» **RECORDS FOR PROCESSING**:
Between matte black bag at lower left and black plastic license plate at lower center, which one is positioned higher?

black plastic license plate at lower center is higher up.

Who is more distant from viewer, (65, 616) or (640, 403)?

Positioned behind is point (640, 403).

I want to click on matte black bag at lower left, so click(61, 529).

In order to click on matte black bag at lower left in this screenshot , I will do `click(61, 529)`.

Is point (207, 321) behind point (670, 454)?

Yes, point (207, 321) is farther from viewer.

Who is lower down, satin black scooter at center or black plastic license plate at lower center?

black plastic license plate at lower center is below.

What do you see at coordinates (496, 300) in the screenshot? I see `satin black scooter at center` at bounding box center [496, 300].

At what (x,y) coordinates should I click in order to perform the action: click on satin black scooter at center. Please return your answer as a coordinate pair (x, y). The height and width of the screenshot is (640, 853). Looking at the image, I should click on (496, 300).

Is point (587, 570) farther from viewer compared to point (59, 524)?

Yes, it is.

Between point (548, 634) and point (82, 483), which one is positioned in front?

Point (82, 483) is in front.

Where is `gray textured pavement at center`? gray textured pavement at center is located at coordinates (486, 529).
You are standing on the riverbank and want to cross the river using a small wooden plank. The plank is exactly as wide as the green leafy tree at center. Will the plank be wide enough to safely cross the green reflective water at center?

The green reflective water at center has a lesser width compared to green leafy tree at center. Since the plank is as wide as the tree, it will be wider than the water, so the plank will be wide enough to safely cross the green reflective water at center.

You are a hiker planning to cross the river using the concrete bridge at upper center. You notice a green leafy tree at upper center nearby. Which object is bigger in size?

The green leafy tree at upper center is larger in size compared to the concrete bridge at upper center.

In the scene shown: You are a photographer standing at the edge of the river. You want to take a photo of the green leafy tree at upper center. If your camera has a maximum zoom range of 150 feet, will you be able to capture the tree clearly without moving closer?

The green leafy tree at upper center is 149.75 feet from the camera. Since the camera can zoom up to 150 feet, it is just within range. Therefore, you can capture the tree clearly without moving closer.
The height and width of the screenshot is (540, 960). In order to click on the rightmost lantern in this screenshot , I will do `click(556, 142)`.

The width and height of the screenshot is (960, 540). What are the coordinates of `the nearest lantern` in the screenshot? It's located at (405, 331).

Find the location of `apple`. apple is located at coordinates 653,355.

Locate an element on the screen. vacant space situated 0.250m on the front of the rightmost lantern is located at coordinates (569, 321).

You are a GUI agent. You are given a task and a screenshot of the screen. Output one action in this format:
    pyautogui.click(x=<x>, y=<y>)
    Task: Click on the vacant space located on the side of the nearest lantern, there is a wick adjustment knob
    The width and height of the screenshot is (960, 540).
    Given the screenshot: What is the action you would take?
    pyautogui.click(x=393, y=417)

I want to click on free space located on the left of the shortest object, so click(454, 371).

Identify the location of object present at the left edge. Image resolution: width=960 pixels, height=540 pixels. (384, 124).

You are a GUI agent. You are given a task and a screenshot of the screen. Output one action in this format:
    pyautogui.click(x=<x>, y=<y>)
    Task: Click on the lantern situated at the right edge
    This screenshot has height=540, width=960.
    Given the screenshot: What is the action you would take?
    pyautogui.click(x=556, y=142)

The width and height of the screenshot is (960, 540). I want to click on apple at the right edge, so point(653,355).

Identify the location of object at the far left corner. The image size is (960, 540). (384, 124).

» **TASK TO CARRY OUT**: Copy the entire listing above word for word, keeping every line as it appears.

» **EXERCISE RESULT**:
Between matte black bag at lower left and black plastic license plate at lower center, which one is positioned higher?

black plastic license plate at lower center is higher up.

Who is more distant from viewer, (65, 616) or (640, 403)?

Positioned behind is point (640, 403).

I want to click on matte black bag at lower left, so click(61, 529).

In order to click on matte black bag at lower left in this screenshot , I will do `click(61, 529)`.

Is point (207, 321) behind point (670, 454)?

Yes, point (207, 321) is farther from viewer.

Who is lower down, satin black scooter at center or black plastic license plate at lower center?

black plastic license plate at lower center is below.

What do you see at coordinates (496, 300) in the screenshot? I see `satin black scooter at center` at bounding box center [496, 300].

At what (x,y) coordinates should I click in order to perform the action: click on satin black scooter at center. Please return your answer as a coordinate pair (x, y). The height and width of the screenshot is (640, 853). Looking at the image, I should click on (496, 300).

Is point (587, 570) farther from viewer compared to point (59, 524)?

Yes, it is.

Between point (548, 634) and point (82, 483), which one is positioned in front?

Point (82, 483) is in front.

Where is `gray textured pavement at center`? gray textured pavement at center is located at coordinates (486, 529).
You are standing on the riverbank and want to cross the river using a small wooden plank. The plank is exactly as wide as the green leafy tree at center. Will the plank be wide enough to safely cross the green reflective water at center?

The green reflective water at center has a lesser width compared to green leafy tree at center. Since the plank is as wide as the tree, it will be wider than the water, so the plank will be wide enough to safely cross the green reflective water at center.

You are a hiker planning to cross the river using the concrete bridge at upper center. You notice a green leafy tree at upper center nearby. Which object is bigger in size?

The green leafy tree at upper center is larger in size compared to the concrete bridge at upper center.

In the scene shown: You are a photographer standing at the edge of the river. You want to take a photo of the green leafy tree at upper center. If your camera has a maximum zoom range of 150 feet, will you be able to capture the tree clearly without moving closer?

The green leafy tree at upper center is 149.75 feet from the camera. Since the camera can zoom up to 150 feet, it is just within range. Therefore, you can capture the tree clearly without moving closer.
The height and width of the screenshot is (540, 960). In order to click on the rightmost lantern in this screenshot , I will do `click(556, 142)`.

The width and height of the screenshot is (960, 540). What are the coordinates of `the nearest lantern` in the screenshot? It's located at (405, 331).

Find the location of `apple`. apple is located at coordinates 653,355.

Locate an element on the screen. vacant space situated 0.250m on the front of the rightmost lantern is located at coordinates (569, 321).

You are a GUI agent. You are given a task and a screenshot of the screen. Output one action in this format:
    pyautogui.click(x=<x>, y=<y>)
    Task: Click on the vacant space located on the side of the nearest lantern, there is a wick adjustment knob
    The width and height of the screenshot is (960, 540).
    Given the screenshot: What is the action you would take?
    pyautogui.click(x=393, y=417)

I want to click on free space located on the left of the shortest object, so click(454, 371).

Identify the location of object present at the left edge. Image resolution: width=960 pixels, height=540 pixels. (384, 124).

You are a GUI agent. You are given a task and a screenshot of the screen. Output one action in this format:
    pyautogui.click(x=<x>, y=<y>)
    Task: Click on the lantern situated at the right edge
    This screenshot has height=540, width=960.
    Given the screenshot: What is the action you would take?
    pyautogui.click(x=556, y=142)

The width and height of the screenshot is (960, 540). I want to click on apple at the right edge, so point(653,355).

Identify the location of object at the far left corner. The image size is (960, 540). (384, 124).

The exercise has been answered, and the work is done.